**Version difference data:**
------------------------------------------------------------------------

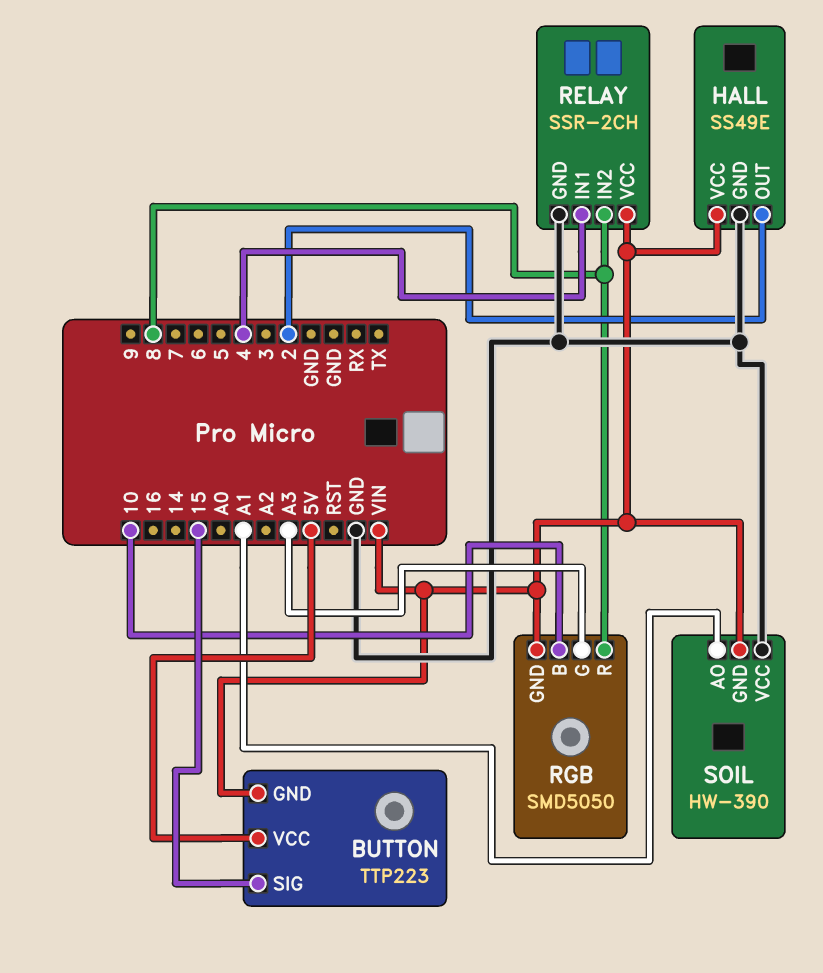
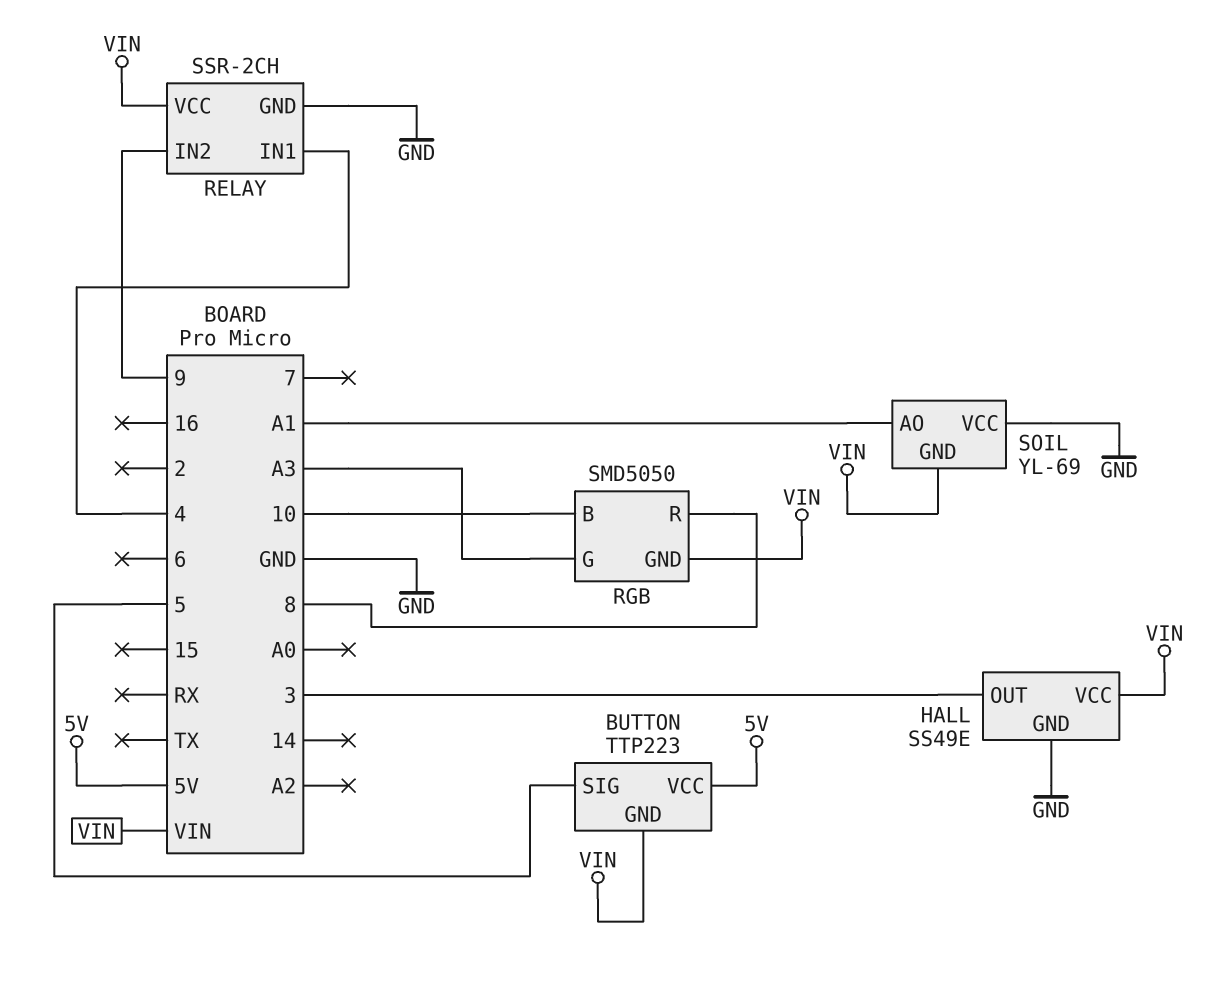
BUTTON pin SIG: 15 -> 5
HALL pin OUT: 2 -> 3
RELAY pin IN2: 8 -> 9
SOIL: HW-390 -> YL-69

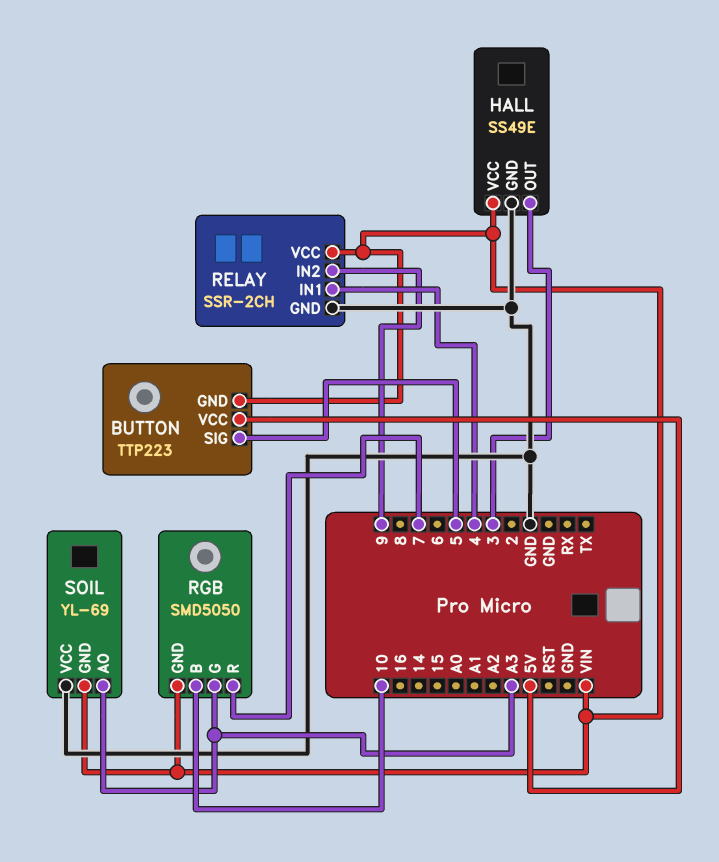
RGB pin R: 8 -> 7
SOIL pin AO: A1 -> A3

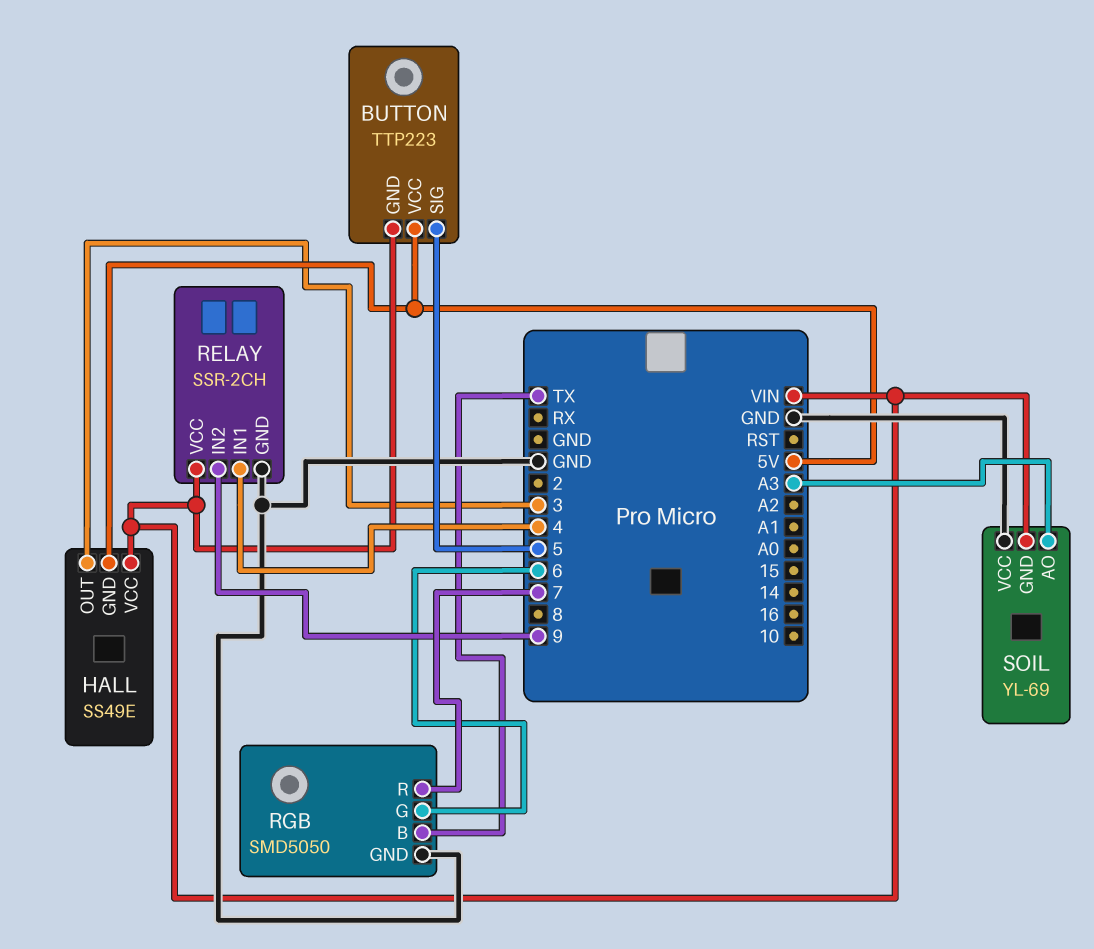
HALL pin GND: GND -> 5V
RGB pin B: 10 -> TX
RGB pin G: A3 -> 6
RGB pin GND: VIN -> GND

------------------------------------------------------------------------

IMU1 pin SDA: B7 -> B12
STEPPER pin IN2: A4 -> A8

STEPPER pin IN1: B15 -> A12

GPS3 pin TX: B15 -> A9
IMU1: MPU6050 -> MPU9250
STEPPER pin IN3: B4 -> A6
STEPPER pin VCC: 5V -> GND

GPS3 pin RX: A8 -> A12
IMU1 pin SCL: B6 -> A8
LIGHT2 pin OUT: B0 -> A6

------------------------------------------------------------------------

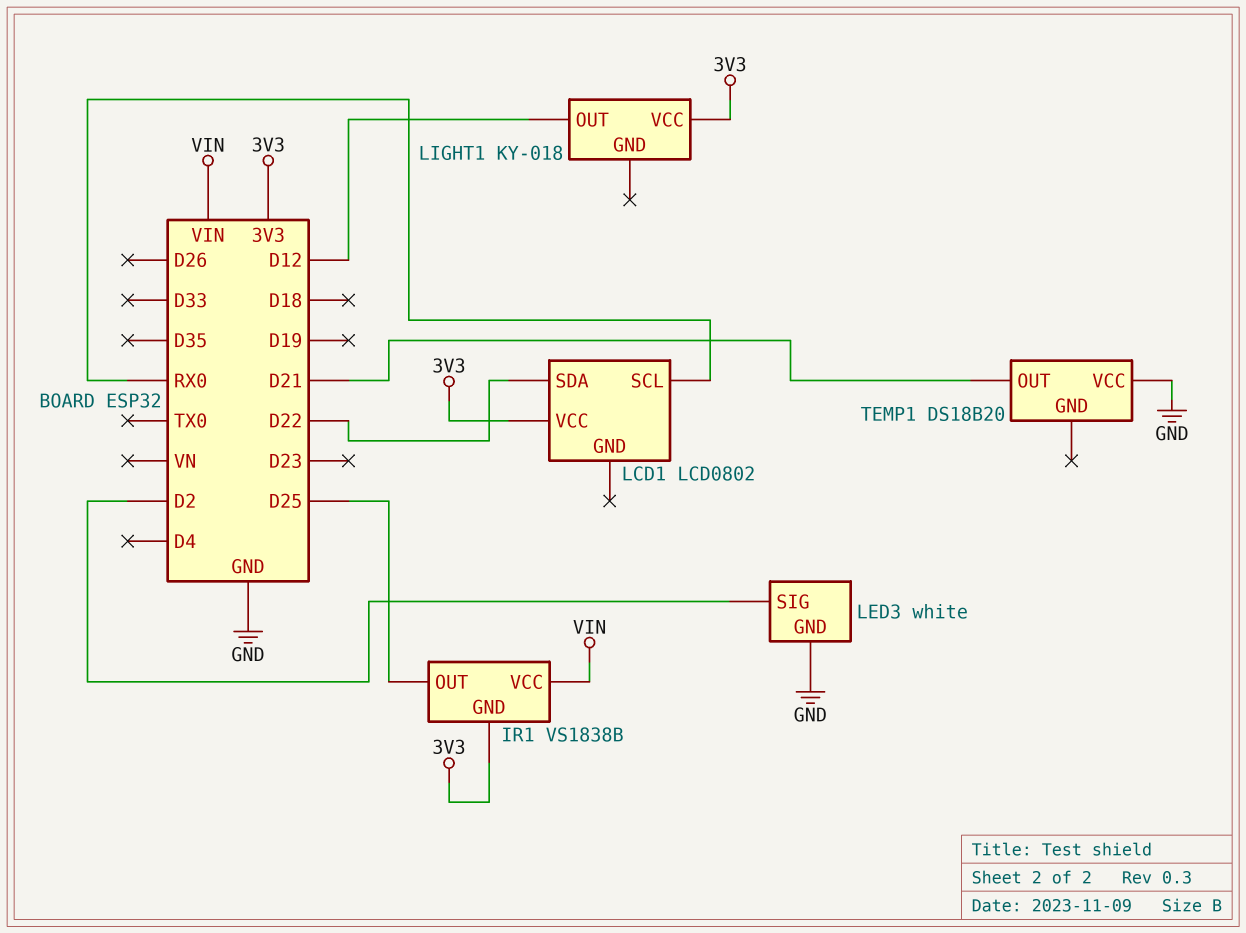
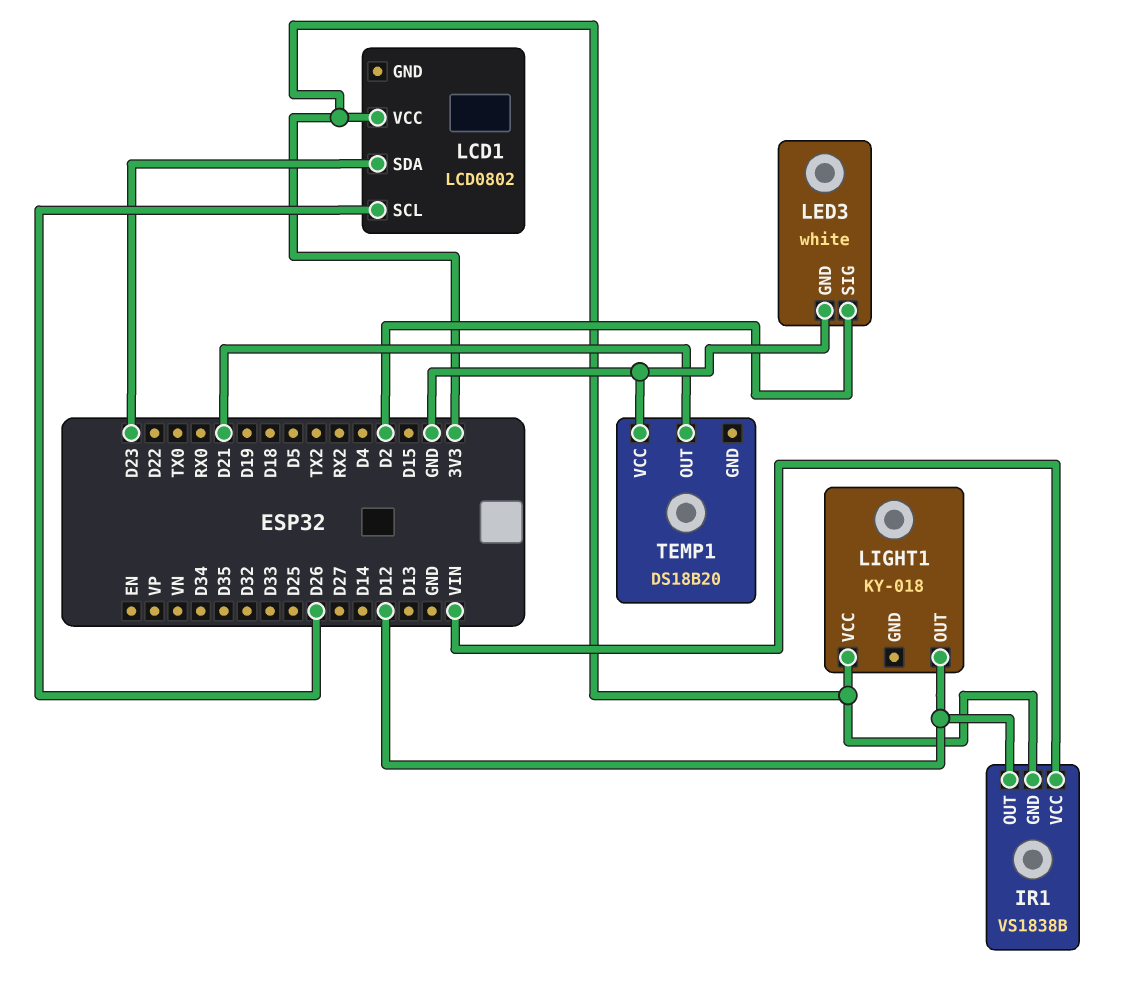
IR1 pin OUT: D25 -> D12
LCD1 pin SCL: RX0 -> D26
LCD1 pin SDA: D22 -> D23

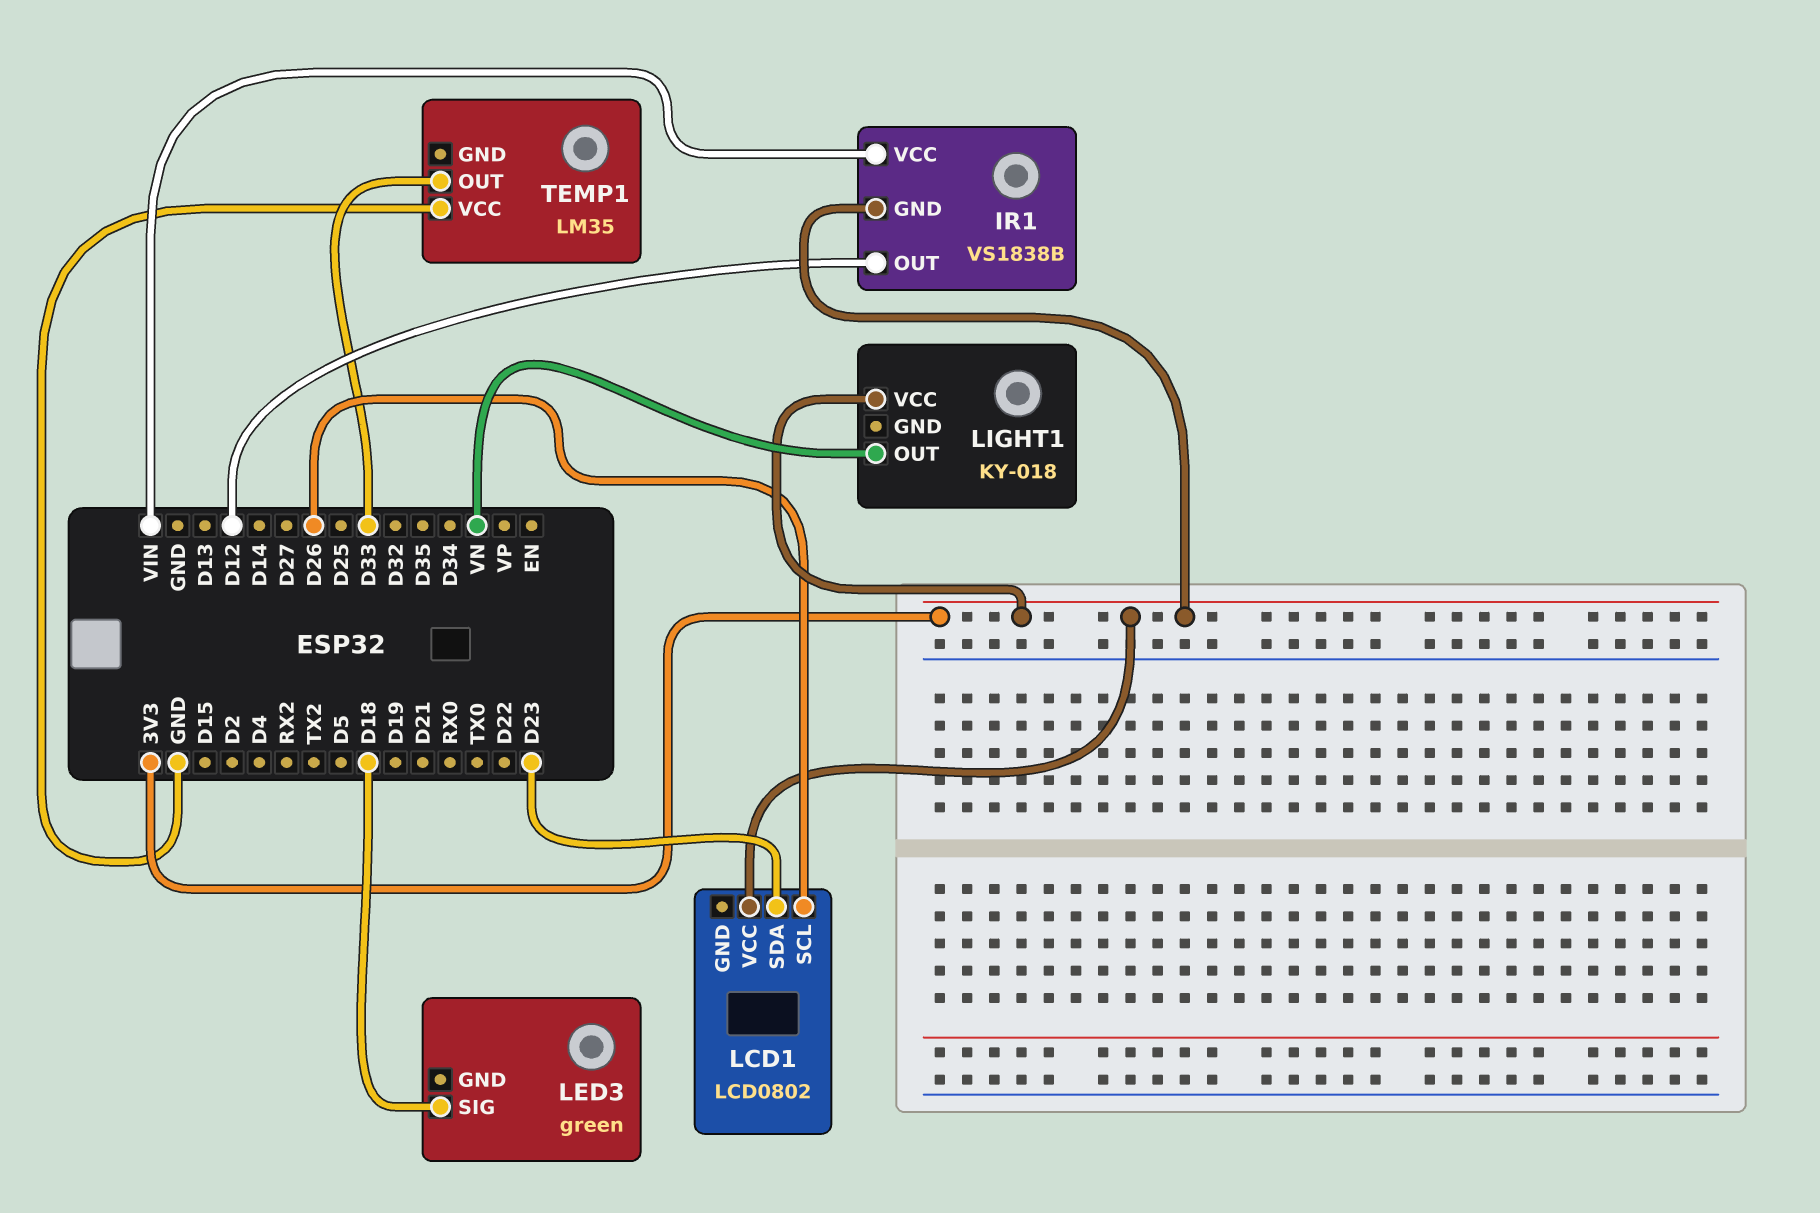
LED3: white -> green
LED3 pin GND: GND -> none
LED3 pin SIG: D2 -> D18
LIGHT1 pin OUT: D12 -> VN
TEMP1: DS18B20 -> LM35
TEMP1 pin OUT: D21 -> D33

------------------------------------------------------------------------

**WHAT YOU NEED TO DO:**
Retype exactly, and only, the lines above from the one where "LIGHT1 pin OUT: D12 -> VN" occurs up to and including the one where "TEMP1 pin OUT: D21 -> D33" occurs.

**OUTPUT BELOW:**
LIGHT1 pin OUT: D12 -> VN
TEMP1: DS18B20 -> LM35
TEMP1 pin OUT: D21 -> D33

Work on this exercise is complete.